» Exercise objective: Look through the data below for the line with "P3 pin 1: GND" and the line with "R17: 22 (IC3/out, SIG) -> none", then transcribe exactly from the first through the second, leaving out all pictures.
━━ Records for this task
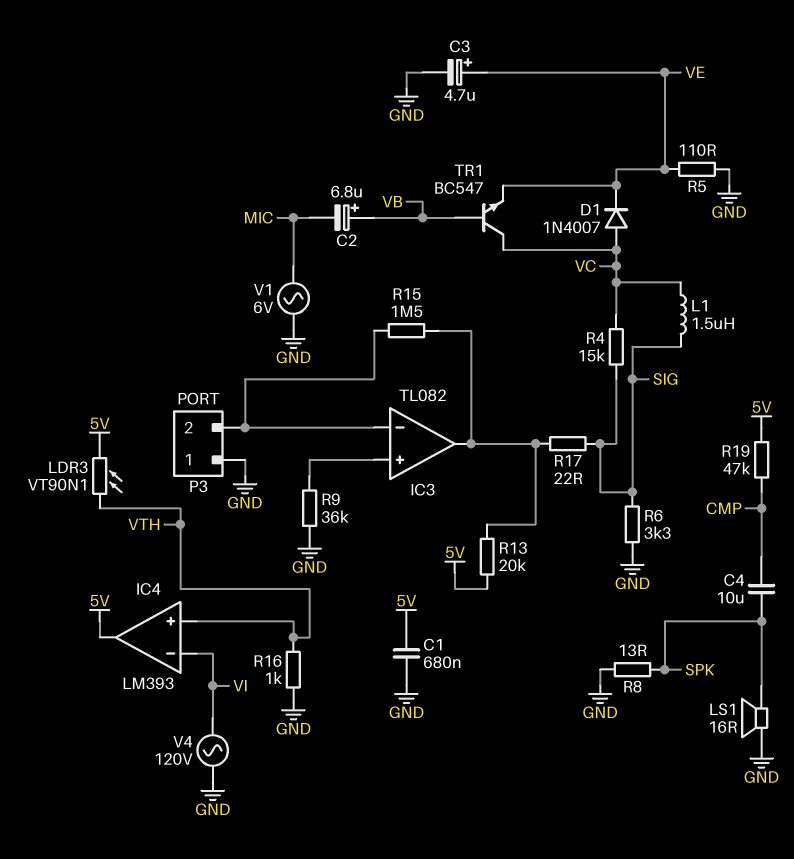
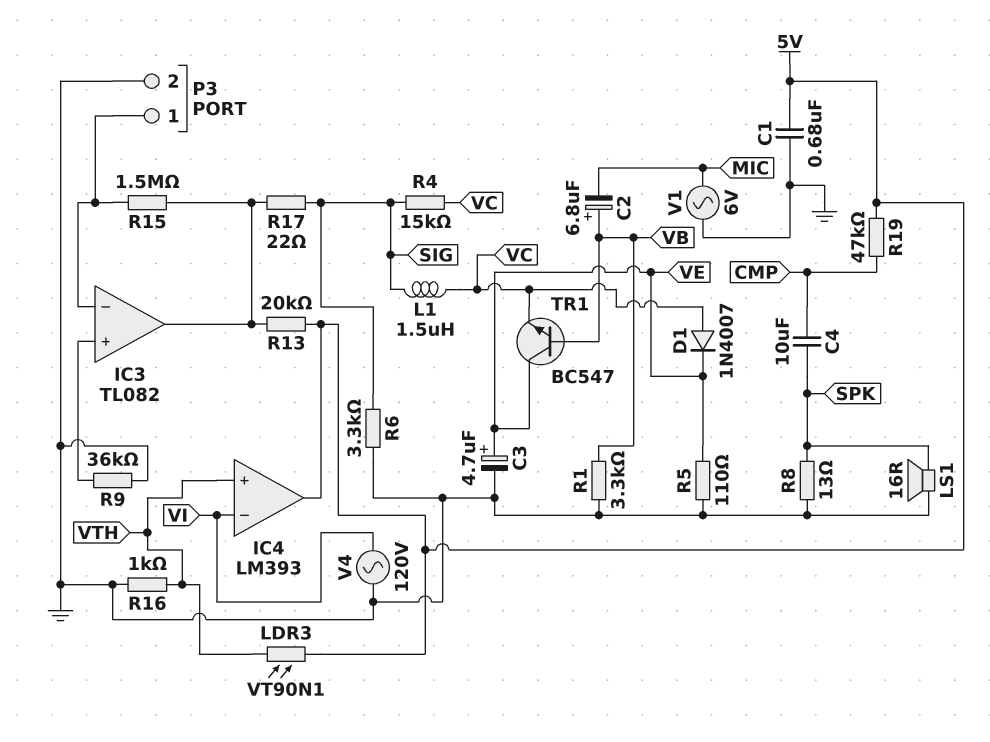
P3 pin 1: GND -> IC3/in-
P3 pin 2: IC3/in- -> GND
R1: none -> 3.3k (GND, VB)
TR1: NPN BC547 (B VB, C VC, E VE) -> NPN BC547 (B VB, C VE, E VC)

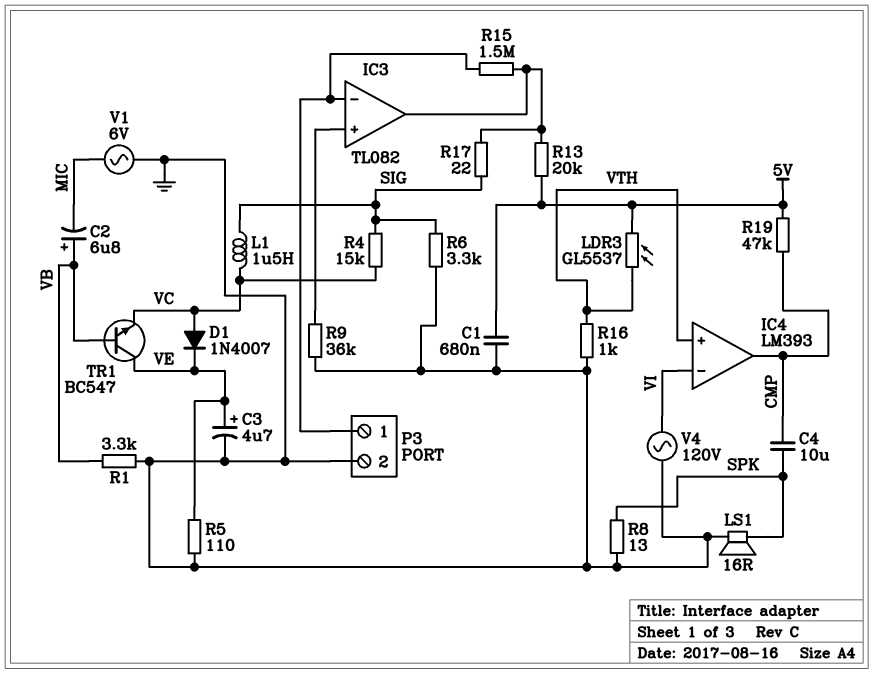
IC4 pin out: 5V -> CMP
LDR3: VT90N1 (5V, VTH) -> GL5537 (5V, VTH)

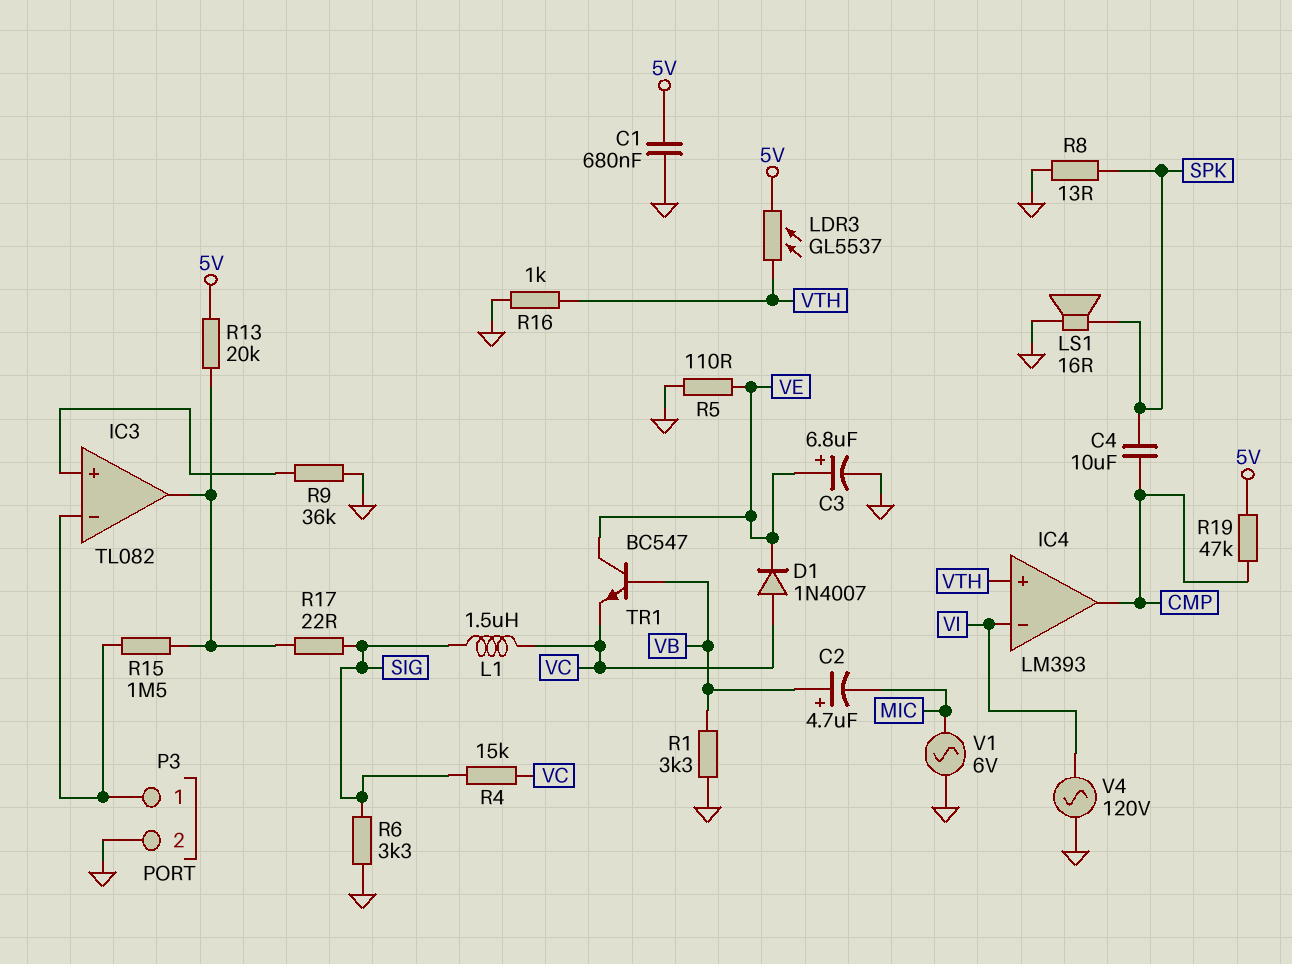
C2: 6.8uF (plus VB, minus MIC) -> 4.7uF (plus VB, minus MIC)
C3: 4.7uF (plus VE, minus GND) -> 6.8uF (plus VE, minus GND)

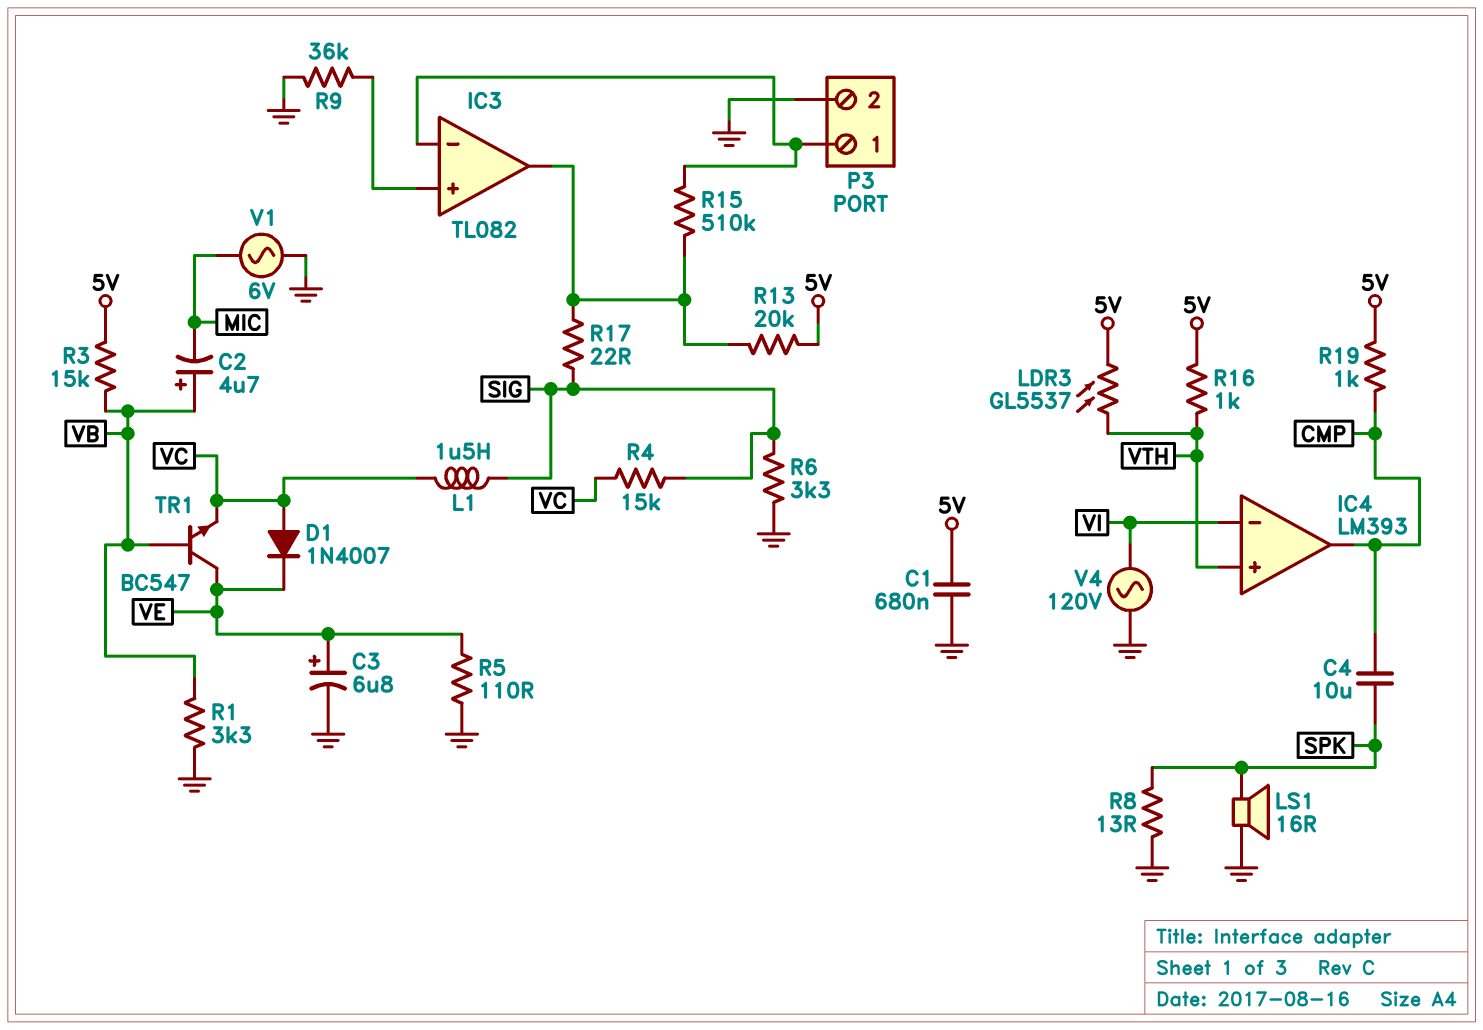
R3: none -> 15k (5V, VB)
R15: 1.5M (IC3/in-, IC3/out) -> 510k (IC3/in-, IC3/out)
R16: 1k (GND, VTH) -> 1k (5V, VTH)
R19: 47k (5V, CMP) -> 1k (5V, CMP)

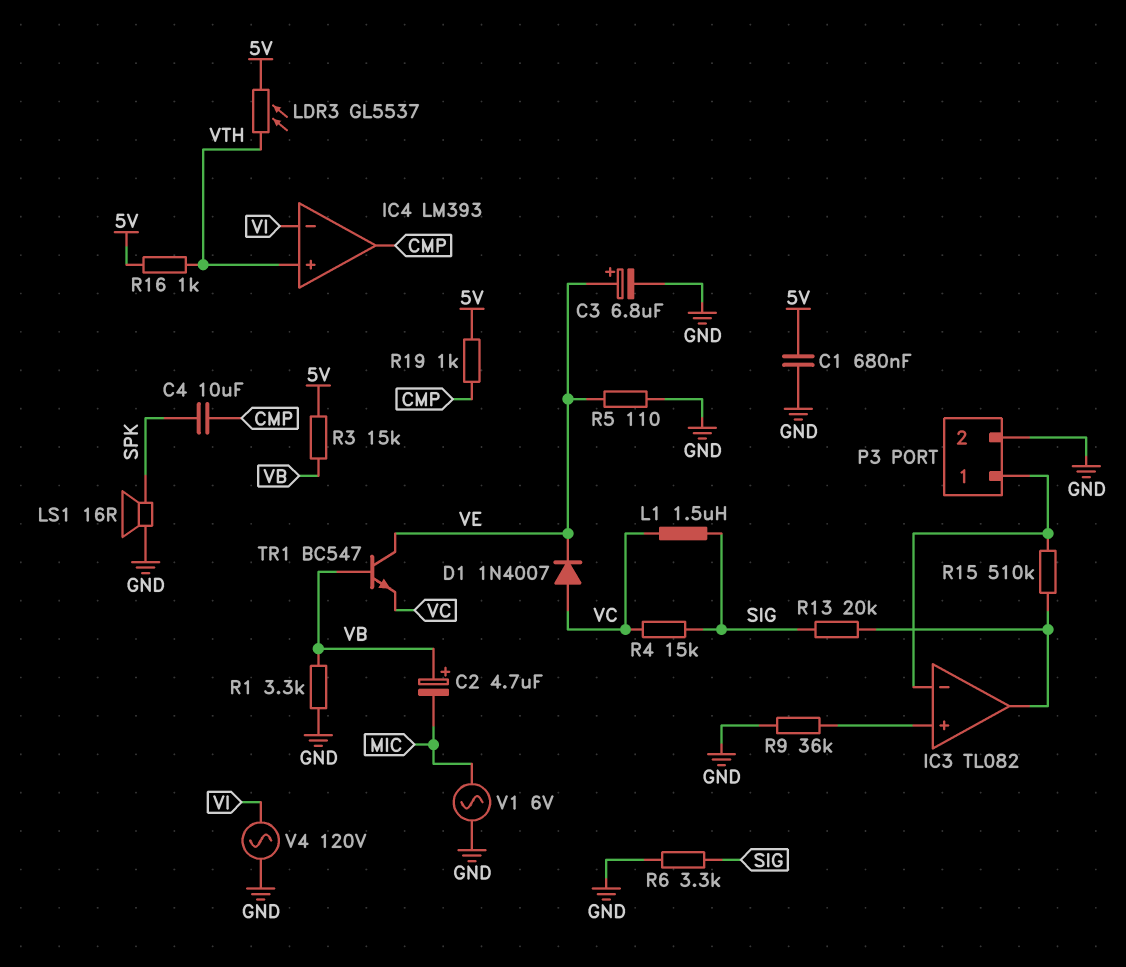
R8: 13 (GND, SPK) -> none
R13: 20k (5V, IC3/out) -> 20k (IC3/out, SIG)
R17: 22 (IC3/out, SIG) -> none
━━━━
━━ Records for this task
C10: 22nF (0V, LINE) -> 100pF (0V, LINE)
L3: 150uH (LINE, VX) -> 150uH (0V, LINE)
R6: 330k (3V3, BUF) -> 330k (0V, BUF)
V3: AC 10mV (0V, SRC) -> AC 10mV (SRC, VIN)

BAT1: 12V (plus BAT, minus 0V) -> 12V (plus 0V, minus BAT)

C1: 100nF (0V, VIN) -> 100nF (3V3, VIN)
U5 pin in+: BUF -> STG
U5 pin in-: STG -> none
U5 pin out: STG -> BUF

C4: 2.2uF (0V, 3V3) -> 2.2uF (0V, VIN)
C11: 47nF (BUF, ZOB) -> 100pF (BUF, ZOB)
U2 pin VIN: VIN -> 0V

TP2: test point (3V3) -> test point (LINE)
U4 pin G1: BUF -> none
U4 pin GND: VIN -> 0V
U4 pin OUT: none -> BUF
━━━━
» Result of this exercise:
P3 pin 1: GND -> IC3/in-
P3 pin 2: IC3/in- -> GND
R1: none -> 3.3k (GND, VB)
TR1: NPN BC547 (B VB, C VC, E VE) -> NPN BC547 (B VB, C VE, E VC)

IC4 pin out: 5V -> CMP
LDR3: VT90N1 (5V, VTH) -> GL5537 (5V, VTH)

C2: 6.8uF (plus VB, minus MIC) -> 4.7uF (plus VB, minus MIC)
C3: 4.7uF (plus VE, minus GND) -> 6.8uF (plus VE, minus GND)

R3: none -> 15k (5V, VB)
R15: 1.5M (IC3/in-, IC3/out) -> 510k (IC3/in-, IC3/out)
R16: 1k (GND, VTH) -> 1k (5V, VTH)
R19: 47k (5V, CMP) -> 1k (5V, CMP)

R8: 13 (GND, SPK) -> none
R13: 20k (5V, IC3/out) -> 20k (IC3/out, SIG)
R17: 22 (IC3/out, SIG) -> none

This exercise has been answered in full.